How to complete this task:
Your answer should hold each line of the material that contains the word "cutting".

Supplied data:
#####
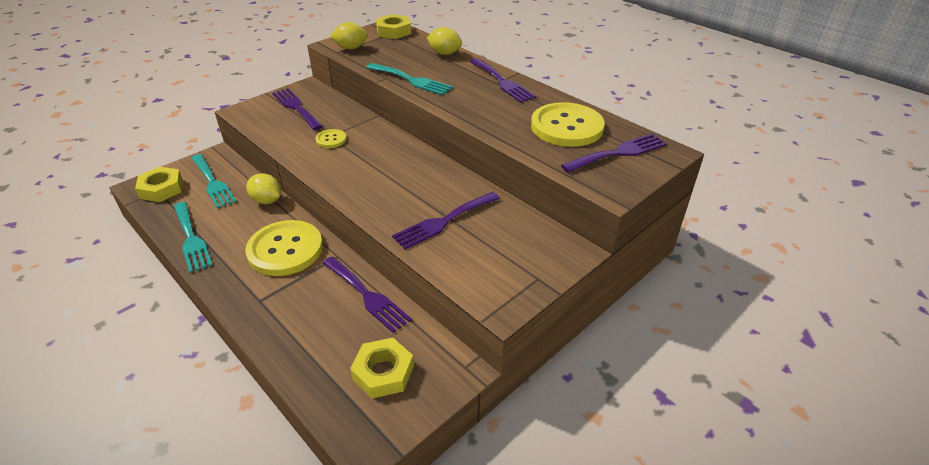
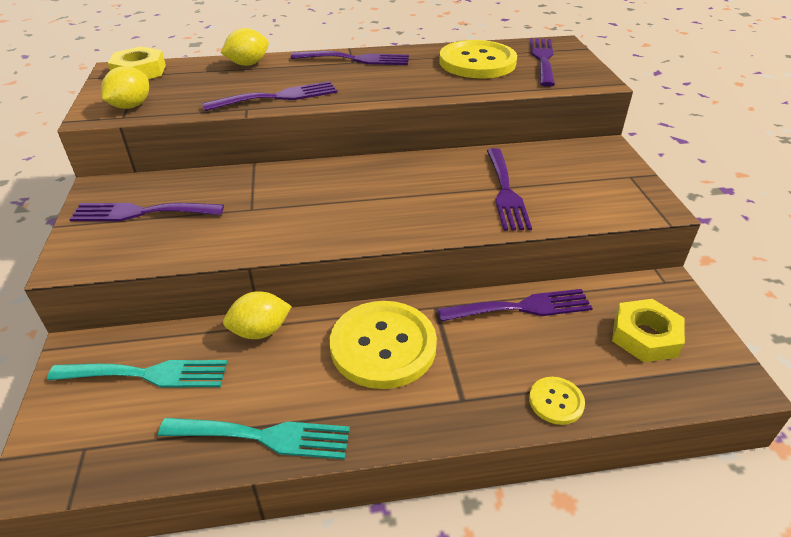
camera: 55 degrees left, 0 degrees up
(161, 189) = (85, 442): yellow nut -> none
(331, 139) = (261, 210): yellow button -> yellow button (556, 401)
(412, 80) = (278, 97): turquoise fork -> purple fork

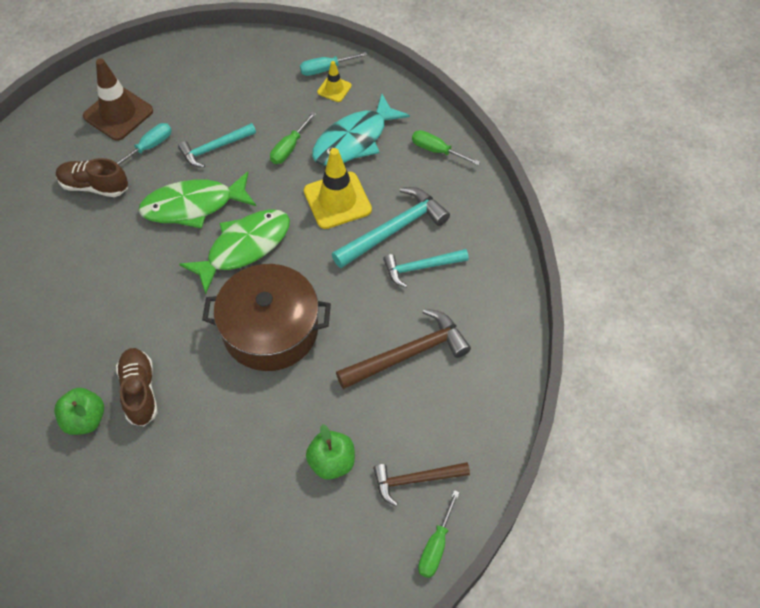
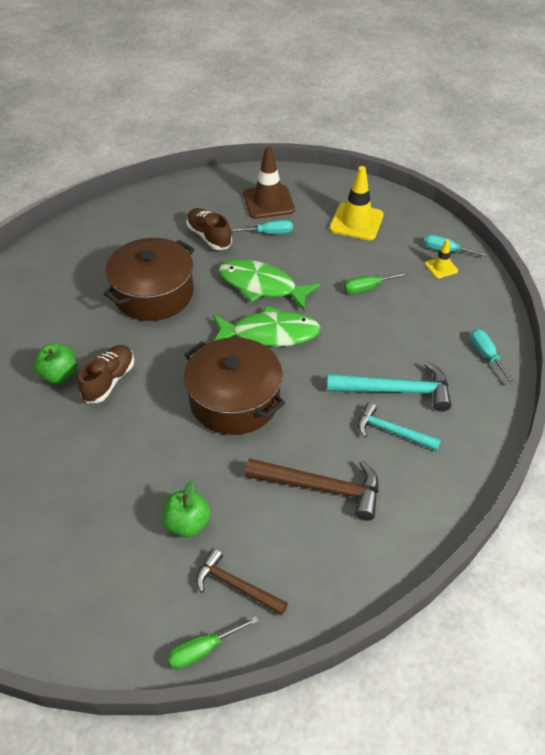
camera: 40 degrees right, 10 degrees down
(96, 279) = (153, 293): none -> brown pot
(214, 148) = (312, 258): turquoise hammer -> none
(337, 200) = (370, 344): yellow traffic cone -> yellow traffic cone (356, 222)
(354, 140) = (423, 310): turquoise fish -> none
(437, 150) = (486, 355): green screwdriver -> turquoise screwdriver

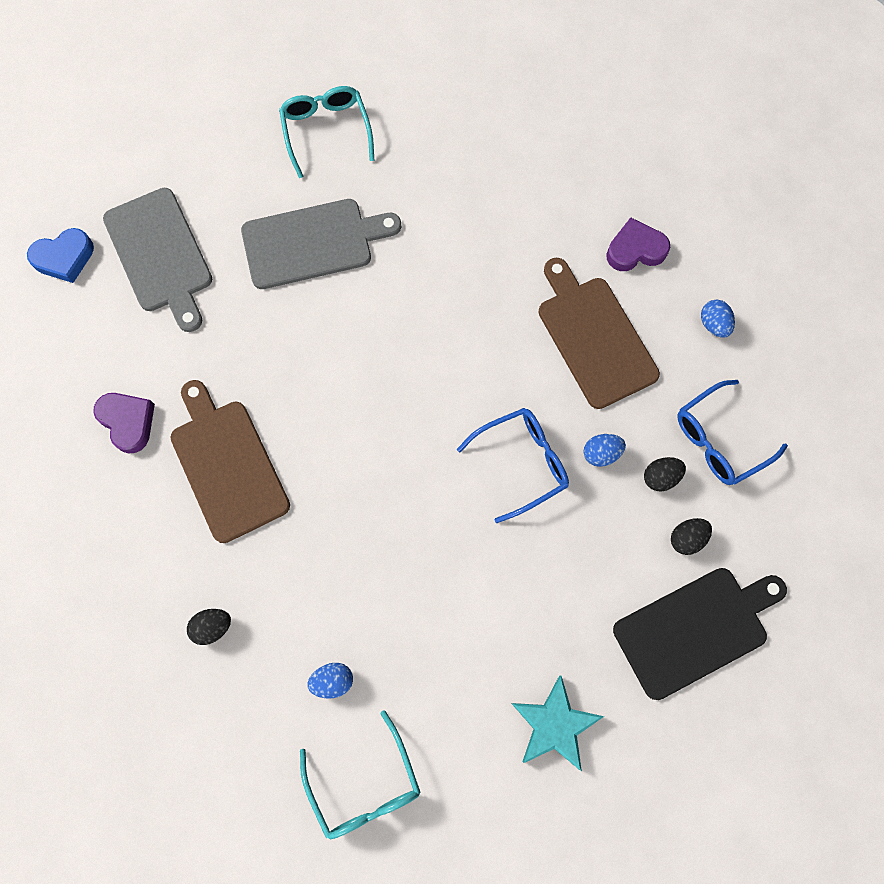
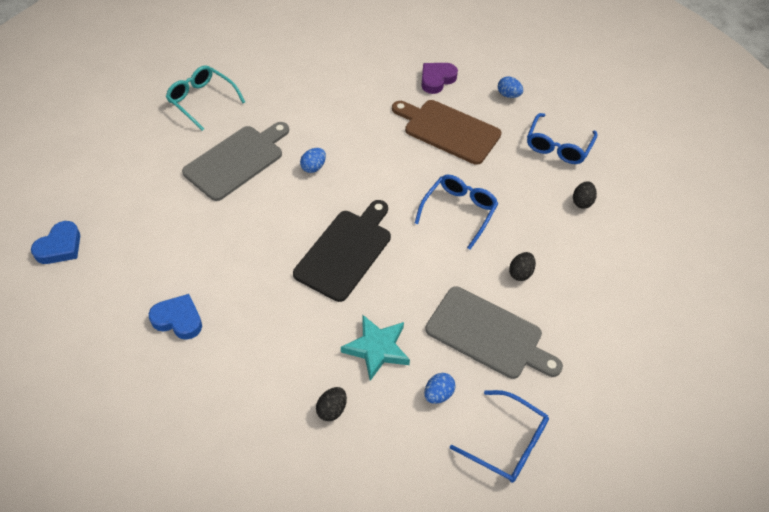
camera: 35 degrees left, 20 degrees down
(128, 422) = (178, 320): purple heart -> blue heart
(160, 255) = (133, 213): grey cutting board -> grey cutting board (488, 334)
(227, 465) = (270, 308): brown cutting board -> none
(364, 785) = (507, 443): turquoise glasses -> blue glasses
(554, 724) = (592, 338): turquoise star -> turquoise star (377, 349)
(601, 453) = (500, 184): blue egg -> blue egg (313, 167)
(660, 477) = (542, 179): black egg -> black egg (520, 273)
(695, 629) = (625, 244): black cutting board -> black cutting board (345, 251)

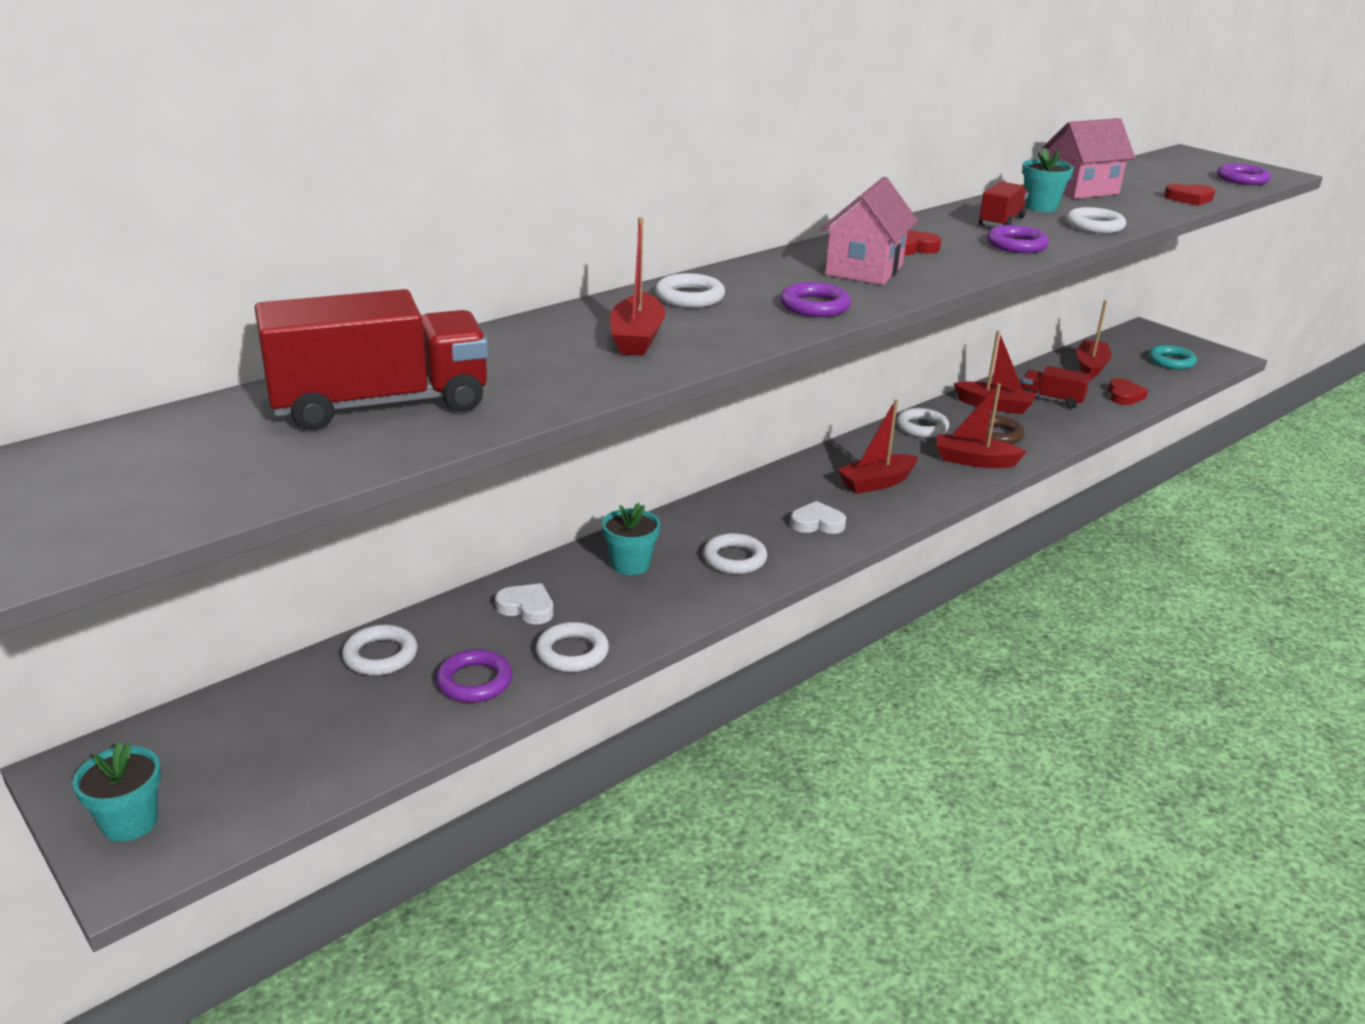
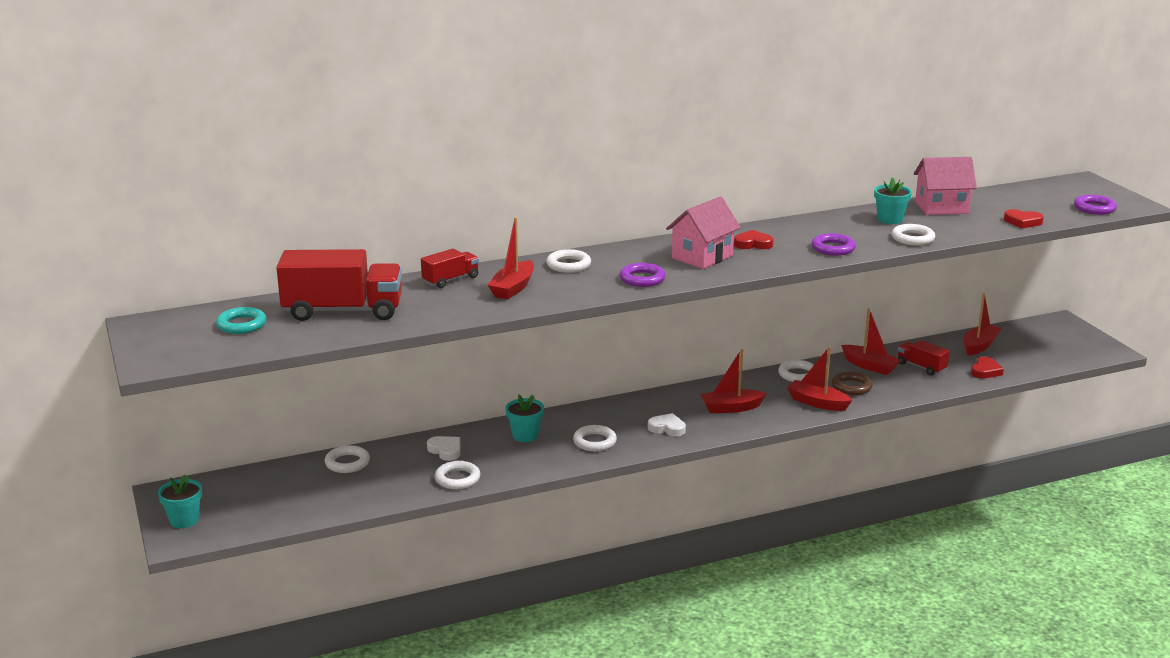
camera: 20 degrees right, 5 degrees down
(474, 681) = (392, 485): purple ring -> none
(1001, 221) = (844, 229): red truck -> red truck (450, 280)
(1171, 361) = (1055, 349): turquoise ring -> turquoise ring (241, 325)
#####
Solution:
(160, 255) = (133, 213): grey cutting board -> grey cutting board (488, 334)
(227, 465) = (270, 308): brown cutting board -> none
(695, 629) = (625, 244): black cutting board -> black cutting board (345, 251)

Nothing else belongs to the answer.